-- Information provided follows --

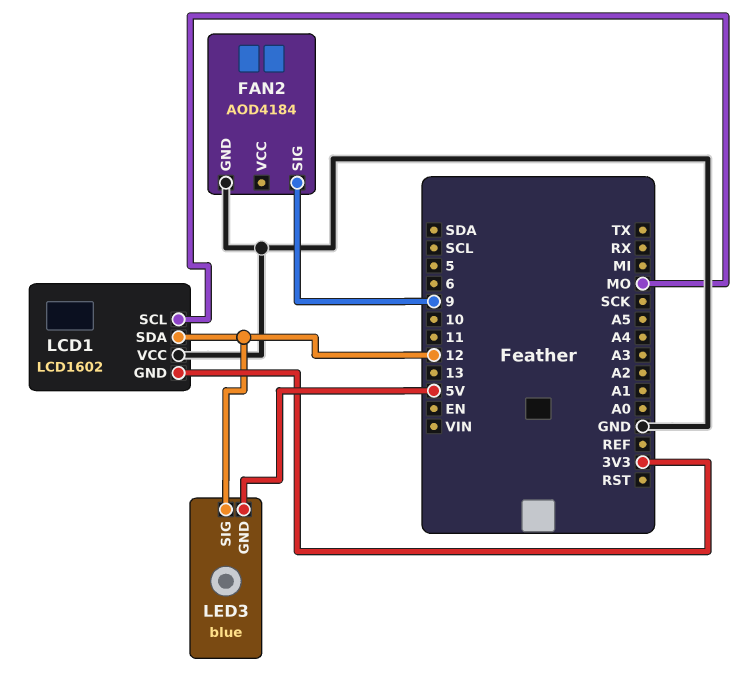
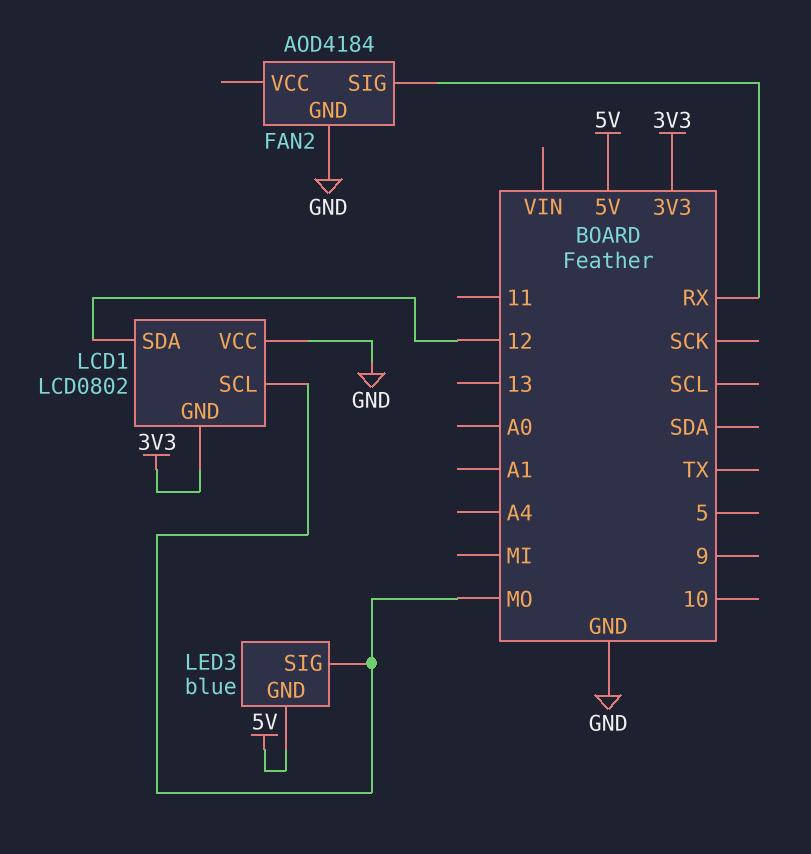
FAN2 pin SIG: 9 -> RX
LCD1: LCD1602 -> LCD0802
LED3 pin SIG: 12 -> MO

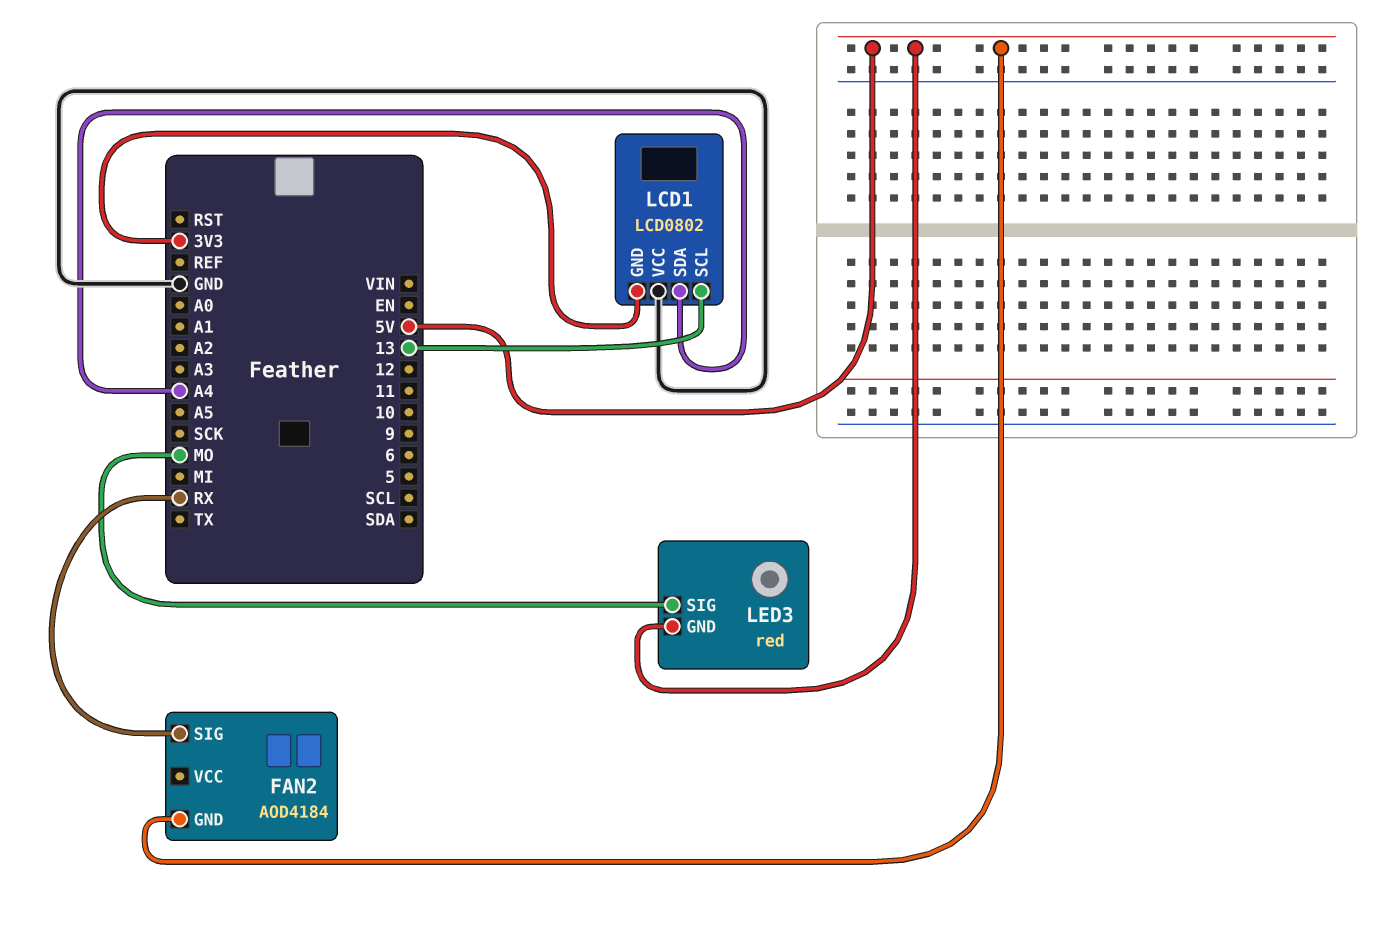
FAN2 pin GND: GND -> 5V
LCD1 pin SCL: MO -> 13
LCD1 pin SDA: 12 -> A4
LED3: blue -> red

-- Information provided concluded --

→ Task to carry out: From the line that includes "LCD1: LCD1602 -> LCD0802" on down to the last line of the entries above, set down each line exactly, leaving out the pictures.

→ Exercise solution:
LCD1: LCD1602 -> LCD0802
LED3 pin SIG: 12 -> MO

FAN2 pin GND: GND -> 5V
LCD1 pin SCL: MO -> 13
LCD1 pin SDA: 12 -> A4
LED3: blue -> red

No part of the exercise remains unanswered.